## EXERCISE BRIEF
In the entries below, find the line with "(809, 298) = (591, 123): yellow pawn -> none" and the line with "(658, 169) = (582, 178): red". Reproduce those two lines and every line between them exactly, and nothing more.

┌────────

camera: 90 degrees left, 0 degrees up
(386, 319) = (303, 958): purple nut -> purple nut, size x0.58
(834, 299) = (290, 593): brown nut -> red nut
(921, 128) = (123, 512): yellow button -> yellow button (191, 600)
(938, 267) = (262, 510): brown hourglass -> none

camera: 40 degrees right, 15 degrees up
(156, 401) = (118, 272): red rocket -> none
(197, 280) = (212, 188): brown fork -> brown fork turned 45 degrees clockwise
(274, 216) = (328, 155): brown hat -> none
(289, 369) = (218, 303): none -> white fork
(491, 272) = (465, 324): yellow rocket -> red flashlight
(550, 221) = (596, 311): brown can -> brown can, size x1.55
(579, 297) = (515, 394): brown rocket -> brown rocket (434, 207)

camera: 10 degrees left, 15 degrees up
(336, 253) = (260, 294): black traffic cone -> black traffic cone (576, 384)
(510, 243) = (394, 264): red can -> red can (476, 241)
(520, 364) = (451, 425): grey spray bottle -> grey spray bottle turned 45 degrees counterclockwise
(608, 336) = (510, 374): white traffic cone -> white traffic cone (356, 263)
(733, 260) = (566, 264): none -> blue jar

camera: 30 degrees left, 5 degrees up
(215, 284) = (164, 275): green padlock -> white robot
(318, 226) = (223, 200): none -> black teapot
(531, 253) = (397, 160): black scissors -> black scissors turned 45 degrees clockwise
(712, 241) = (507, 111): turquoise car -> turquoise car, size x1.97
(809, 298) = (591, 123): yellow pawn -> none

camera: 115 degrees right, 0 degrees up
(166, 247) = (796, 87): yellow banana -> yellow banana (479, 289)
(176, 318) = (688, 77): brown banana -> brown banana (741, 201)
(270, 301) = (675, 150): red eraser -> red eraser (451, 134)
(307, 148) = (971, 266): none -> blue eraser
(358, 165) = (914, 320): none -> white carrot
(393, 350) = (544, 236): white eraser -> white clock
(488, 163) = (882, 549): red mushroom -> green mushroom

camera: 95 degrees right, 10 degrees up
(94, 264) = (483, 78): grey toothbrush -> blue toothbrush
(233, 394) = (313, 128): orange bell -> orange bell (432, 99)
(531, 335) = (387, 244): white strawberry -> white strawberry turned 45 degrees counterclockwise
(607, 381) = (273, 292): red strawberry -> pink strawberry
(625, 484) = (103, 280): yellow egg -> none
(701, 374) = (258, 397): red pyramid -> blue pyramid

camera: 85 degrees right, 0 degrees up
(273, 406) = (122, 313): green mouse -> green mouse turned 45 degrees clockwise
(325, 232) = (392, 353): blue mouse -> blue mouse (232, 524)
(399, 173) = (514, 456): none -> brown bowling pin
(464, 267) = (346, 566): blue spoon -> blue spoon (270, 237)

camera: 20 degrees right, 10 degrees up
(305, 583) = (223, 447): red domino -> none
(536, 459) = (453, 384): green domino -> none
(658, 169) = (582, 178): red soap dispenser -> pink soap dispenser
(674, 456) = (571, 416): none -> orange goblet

└────────

## SOLUTION FOR THIS TASK
(809, 298) = (591, 123): yellow pawn -> none

camera: 115 degrees right, 0 degrees up
(166, 247) = (796, 87): yellow banana -> yellow banana (479, 289)
(176, 318) = (688, 77): brown banana -> brown banana (741, 201)
(270, 301) = (675, 150): red eraser -> red eraser (451, 134)
(307, 148) = (971, 266): none -> blue eraser
(358, 165) = (914, 320): none -> white carrot
(393, 350) = (544, 236): white eraser -> white clock
(488, 163) = (882, 549): red mushroom -> green mushroom

camera: 95 degrees right, 10 degrees up
(94, 264) = (483, 78): grey toothbrush -> blue toothbrush
(233, 394) = (313, 128): orange bell -> orange bell (432, 99)
(531, 335) = (387, 244): white strawberry -> white strawberry turned 45 degrees counterclockwise
(607, 381) = (273, 292): red strawberry -> pink strawberry
(625, 484) = (103, 280): yellow egg -> none
(701, 374) = (258, 397): red pyramid -> blue pyramid

camera: 85 degrees right, 0 degrees up
(273, 406) = (122, 313): green mouse -> green mouse turned 45 degrees clockwise
(325, 232) = (392, 353): blue mouse -> blue mouse (232, 524)
(399, 173) = (514, 456): none -> brown bowling pin
(464, 267) = (346, 566): blue spoon -> blue spoon (270, 237)

camera: 20 degrees right, 10 degrees up
(305, 583) = (223, 447): red domino -> none
(536, 459) = (453, 384): green domino -> none
(658, 169) = (582, 178): red soap dispenser -> pink soap dispenser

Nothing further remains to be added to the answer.